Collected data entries
================

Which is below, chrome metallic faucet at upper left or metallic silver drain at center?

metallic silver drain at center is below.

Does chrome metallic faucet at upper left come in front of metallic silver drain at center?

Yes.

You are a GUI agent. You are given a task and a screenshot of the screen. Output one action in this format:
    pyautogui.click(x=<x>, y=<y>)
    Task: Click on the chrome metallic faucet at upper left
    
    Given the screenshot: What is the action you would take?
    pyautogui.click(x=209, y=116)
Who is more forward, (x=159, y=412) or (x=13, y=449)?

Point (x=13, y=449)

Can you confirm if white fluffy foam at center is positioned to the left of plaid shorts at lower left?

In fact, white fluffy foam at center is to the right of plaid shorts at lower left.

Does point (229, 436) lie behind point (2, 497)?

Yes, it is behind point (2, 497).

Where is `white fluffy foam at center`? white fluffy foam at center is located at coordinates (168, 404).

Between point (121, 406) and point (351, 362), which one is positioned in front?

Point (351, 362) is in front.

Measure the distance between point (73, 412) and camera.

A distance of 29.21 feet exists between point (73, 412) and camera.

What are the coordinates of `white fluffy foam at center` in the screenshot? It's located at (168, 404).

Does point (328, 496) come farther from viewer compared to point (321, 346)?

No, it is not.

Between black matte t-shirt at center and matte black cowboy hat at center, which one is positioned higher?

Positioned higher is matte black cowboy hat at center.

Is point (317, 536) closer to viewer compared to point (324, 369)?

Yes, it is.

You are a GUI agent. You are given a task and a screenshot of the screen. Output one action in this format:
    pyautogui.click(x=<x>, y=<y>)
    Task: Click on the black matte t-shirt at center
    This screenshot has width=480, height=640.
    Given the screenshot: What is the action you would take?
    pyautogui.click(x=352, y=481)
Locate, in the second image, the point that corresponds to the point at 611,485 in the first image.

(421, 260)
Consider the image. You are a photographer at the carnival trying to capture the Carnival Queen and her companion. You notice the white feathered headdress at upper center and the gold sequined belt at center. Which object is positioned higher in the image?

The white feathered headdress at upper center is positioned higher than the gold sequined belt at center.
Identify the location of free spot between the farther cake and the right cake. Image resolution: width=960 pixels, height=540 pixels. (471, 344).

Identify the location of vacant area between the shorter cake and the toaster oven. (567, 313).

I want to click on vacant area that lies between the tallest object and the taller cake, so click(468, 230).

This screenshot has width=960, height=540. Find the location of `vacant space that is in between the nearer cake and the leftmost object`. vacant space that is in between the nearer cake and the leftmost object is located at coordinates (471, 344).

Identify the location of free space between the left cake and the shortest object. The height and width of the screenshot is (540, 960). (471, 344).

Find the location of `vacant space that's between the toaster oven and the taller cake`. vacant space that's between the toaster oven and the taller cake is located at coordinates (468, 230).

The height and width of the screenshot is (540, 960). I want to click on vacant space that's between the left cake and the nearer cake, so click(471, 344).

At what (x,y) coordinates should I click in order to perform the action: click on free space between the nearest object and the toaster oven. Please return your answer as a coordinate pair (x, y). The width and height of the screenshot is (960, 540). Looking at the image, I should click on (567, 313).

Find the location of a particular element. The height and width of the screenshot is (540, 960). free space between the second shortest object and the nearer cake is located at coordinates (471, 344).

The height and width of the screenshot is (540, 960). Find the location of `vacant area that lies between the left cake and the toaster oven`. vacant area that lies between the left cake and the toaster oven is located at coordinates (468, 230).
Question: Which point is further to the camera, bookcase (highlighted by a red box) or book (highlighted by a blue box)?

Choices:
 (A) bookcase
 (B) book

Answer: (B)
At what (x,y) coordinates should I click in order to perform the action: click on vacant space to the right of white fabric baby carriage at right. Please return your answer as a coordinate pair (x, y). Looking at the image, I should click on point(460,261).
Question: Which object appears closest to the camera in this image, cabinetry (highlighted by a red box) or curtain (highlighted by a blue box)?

================

Set problem — Rewrite the entries from the very beginning through the line that contains "Task: Click on the chrome" as a numbered list, leaving out any blank lines.

Written response —
1. Which is below, chrome metallic faucet at upper left or metallic silver drain at center?
2. metallic silver drain at center is below.
3. Does chrome metallic faucet at upper left come in front of metallic silver drain at center?
4. Yes.
5. You are a GUI agent. You are given a task and a screenshot of the screen. Output one action in this format:
6.     pyautogui.click(x=<x>, y=<y>)
7.     Task: Click on the chrome metallic faucet at upper left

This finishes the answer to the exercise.